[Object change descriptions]

* * *

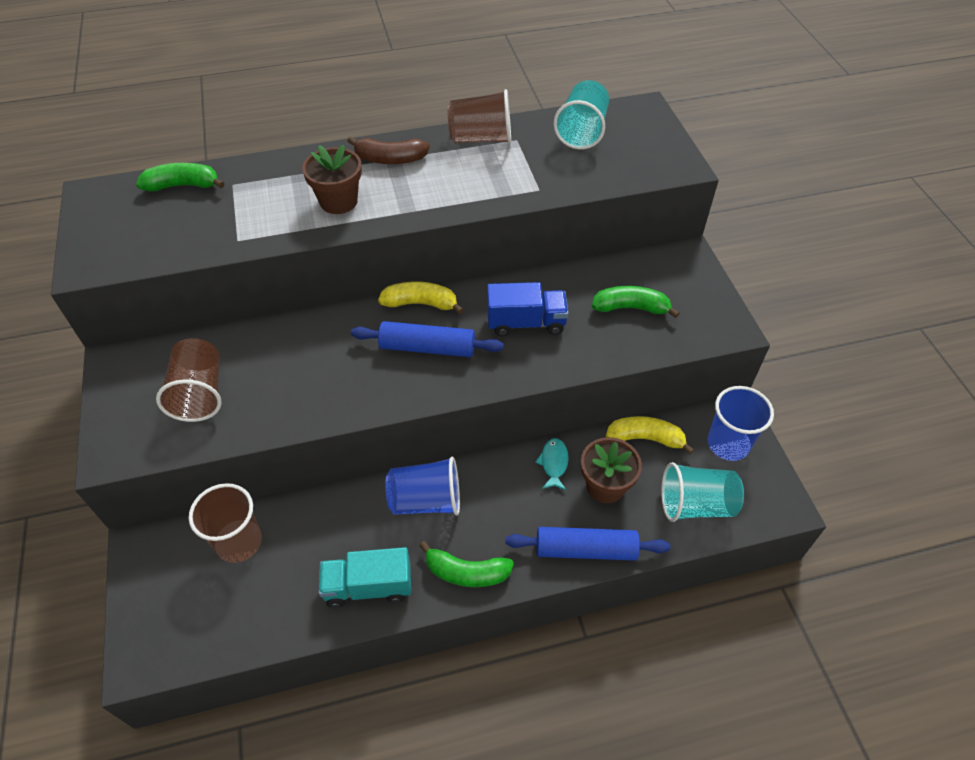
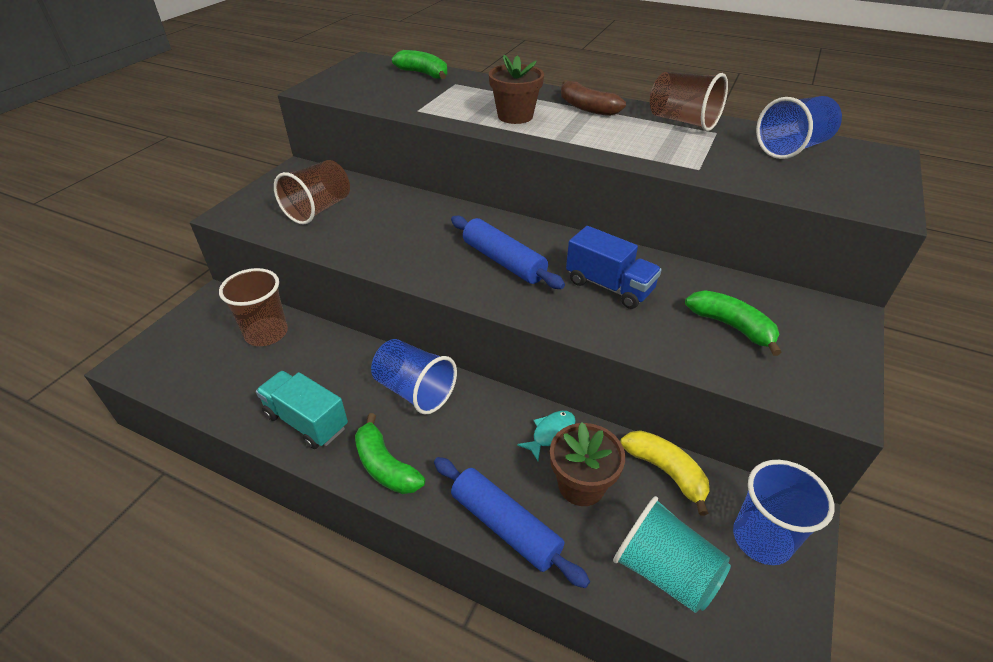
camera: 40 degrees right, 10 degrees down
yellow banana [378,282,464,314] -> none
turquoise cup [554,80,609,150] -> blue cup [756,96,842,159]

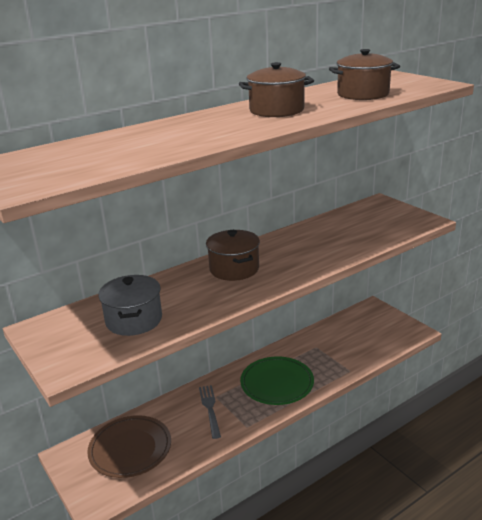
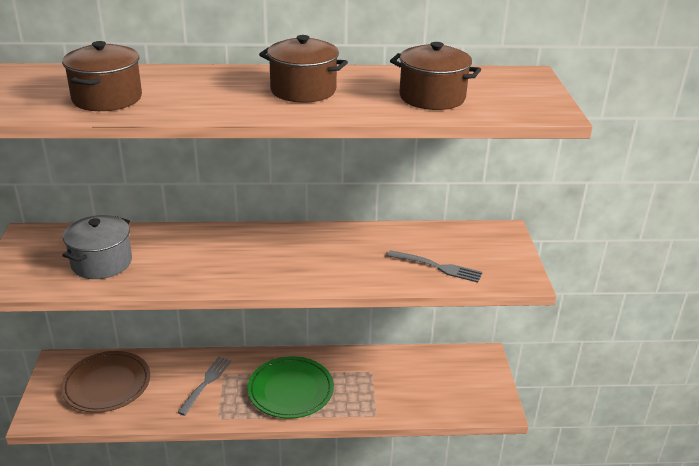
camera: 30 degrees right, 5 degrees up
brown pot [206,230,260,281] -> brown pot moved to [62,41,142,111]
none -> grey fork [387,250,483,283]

* * *

**Your objective**
The records above must be repeated in full and exactly, but without any of the pictures.

**Task response**
camera: 40 degrees right, 10 degrees down
yellow banana [378,282,464,314] -> none
turquoise cup [554,80,609,150] -> blue cup [756,96,842,159]

camera: 30 degrees right, 5 degrees up
brown pot [206,230,260,281] -> brown pot moved to [62,41,142,111]
none -> grey fork [387,250,483,283]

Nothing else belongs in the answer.